Exercise instructions: Nothing but the pictures may be left out. Restate the rest of the entries word for word.

Record excerpts:
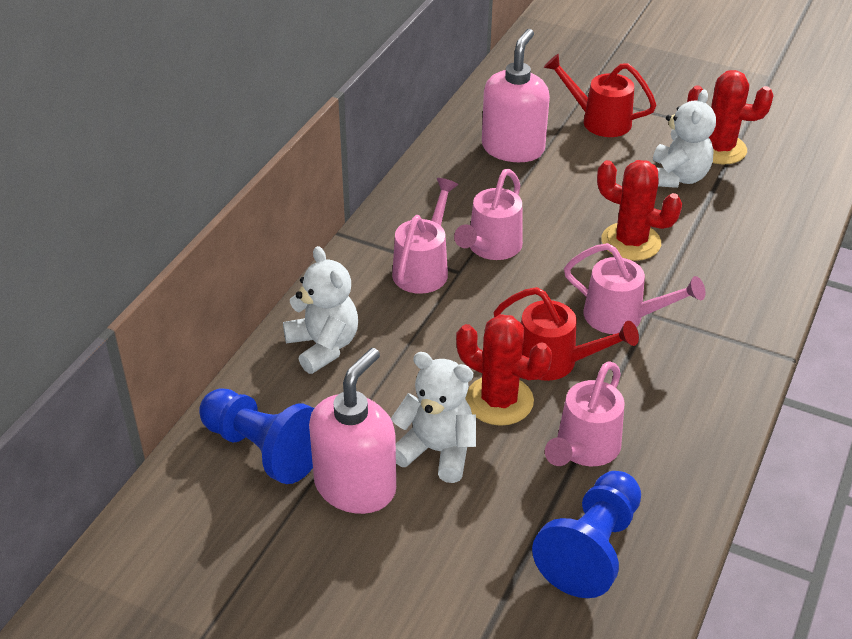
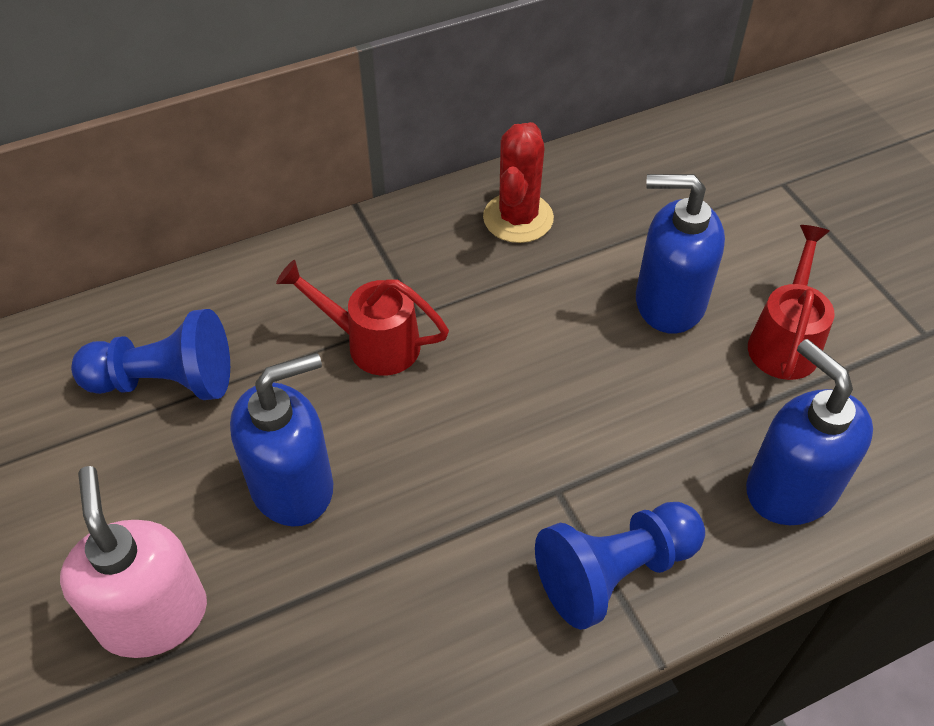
blue soap dispenser: 0 -> 3
pink soap dispenser: 2 -> 1
pink watering can: 4 -> 0
red cactus: 3 -> 1
white teddy bear: 3 -> 0

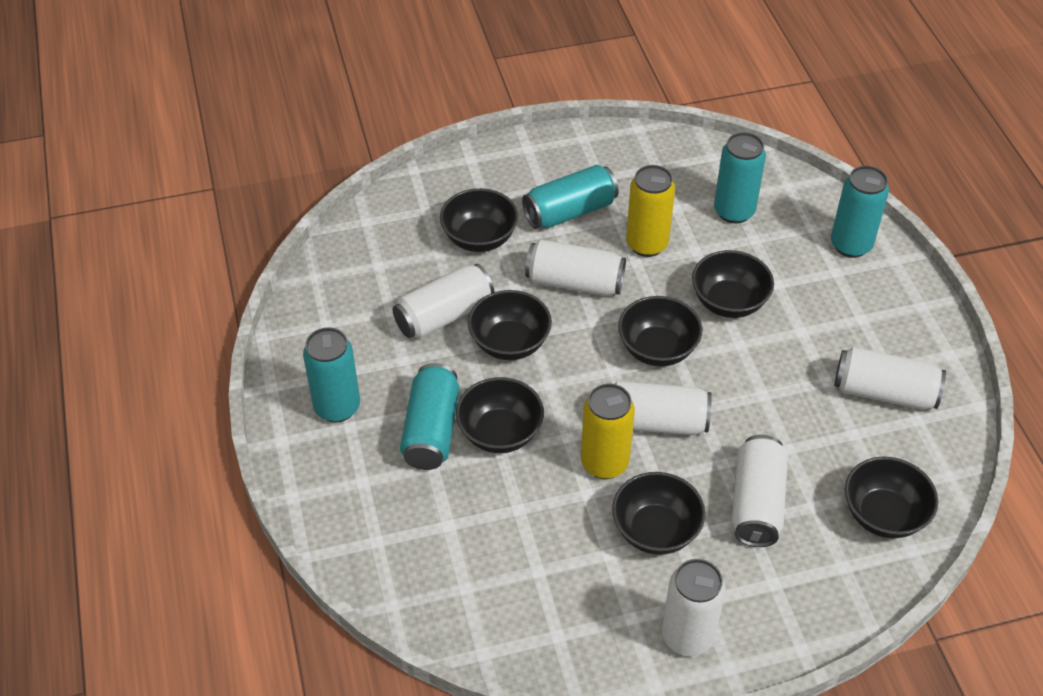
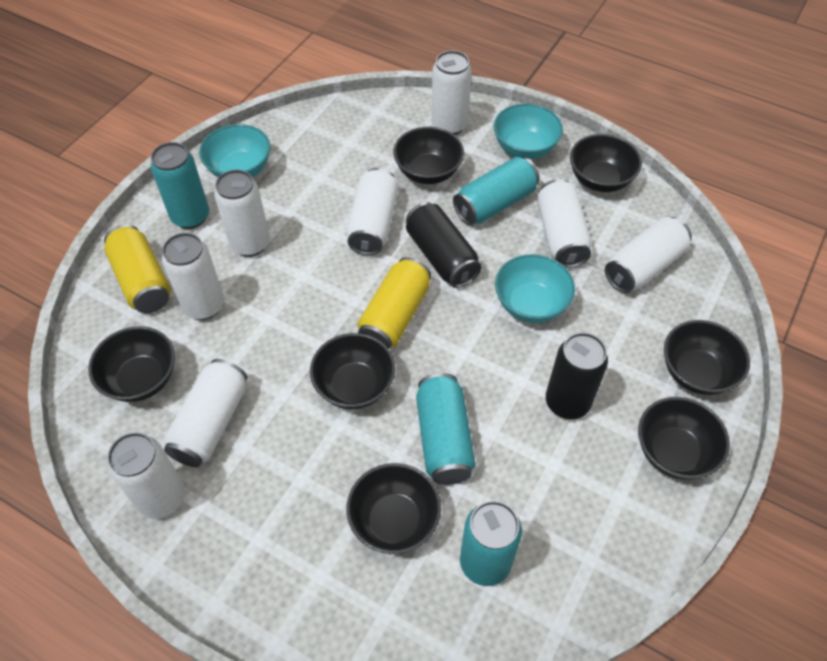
black can: 0 -> 2
turquoise bowl: 0 -> 3
turquoise can: 5 -> 4
white can: 6 -> 8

Response area:
blue soap dispenser: 0 -> 3
pink soap dispenser: 2 -> 1
pink watering can: 4 -> 0
red cactus: 3 -> 1
white teddy bear: 3 -> 0

black can: 0 -> 2
turquoise bowl: 0 -> 3
turquoise can: 5 -> 4
white can: 6 -> 8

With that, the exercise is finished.